> **About this exercise**:
Copy the data that follows exactly as it is, excluding all pictures.
(Beginning of Supplied material)
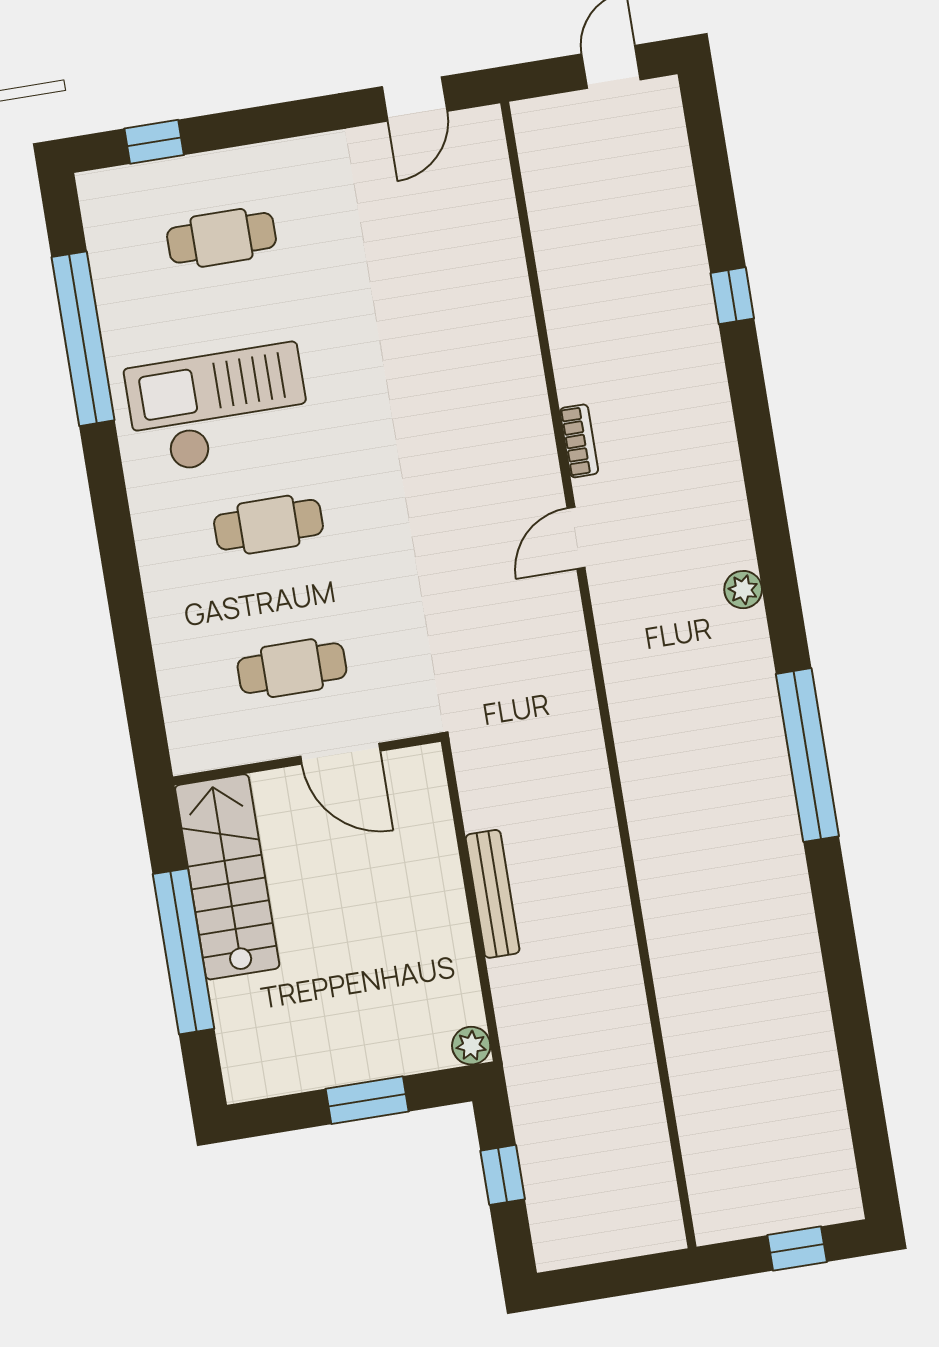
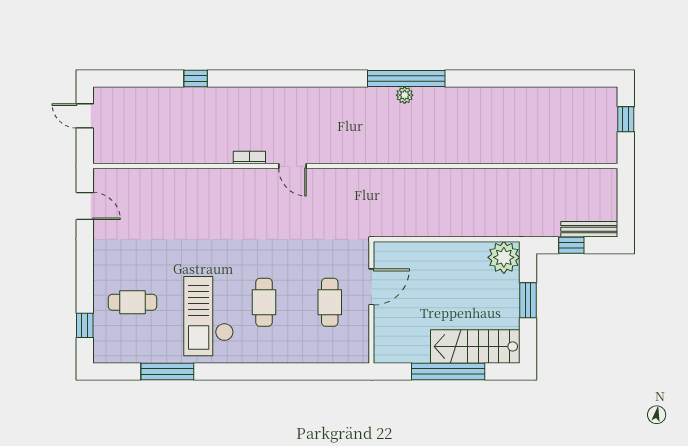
cafe table: (221, 238) -> (132, 302), turned 90
window: (83, 339) -> (167, 371), width x0.68
plant: (743, 590) -> (405, 95), moved
stairs: (227, 877) -> (475, 346), moved
bench: (493, 894) -> (589, 229), moved
plant: (471, 1046) -> (504, 257), width x1.88, depth x1.88

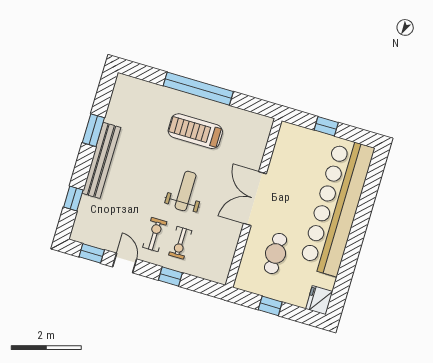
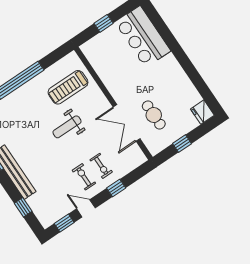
treadmill: (195, 131) -> (68, 87), moved
weight bench: (186, 191) -> (67, 127), moved, turned -90
double door: (255, 199) -> (127, 123), moved
bar counter: (337, 207) -> (143, 37), width x0.54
(End of Supplied material)
> **Answer section**:
cafe table: (221, 238) -> (132, 302), turned 90
window: (83, 339) -> (167, 371), width x0.68
plant: (743, 590) -> (405, 95), moved
stairs: (227, 877) -> (475, 346), moved
bench: (493, 894) -> (589, 229), moved
plant: (471, 1046) -> (504, 257), width x1.88, depth x1.88

treadmill: (195, 131) -> (68, 87), moved
weight bench: (186, 191) -> (67, 127), moved, turned -90
double door: (255, 199) -> (127, 123), moved
bar counter: (337, 207) -> (143, 37), width x0.54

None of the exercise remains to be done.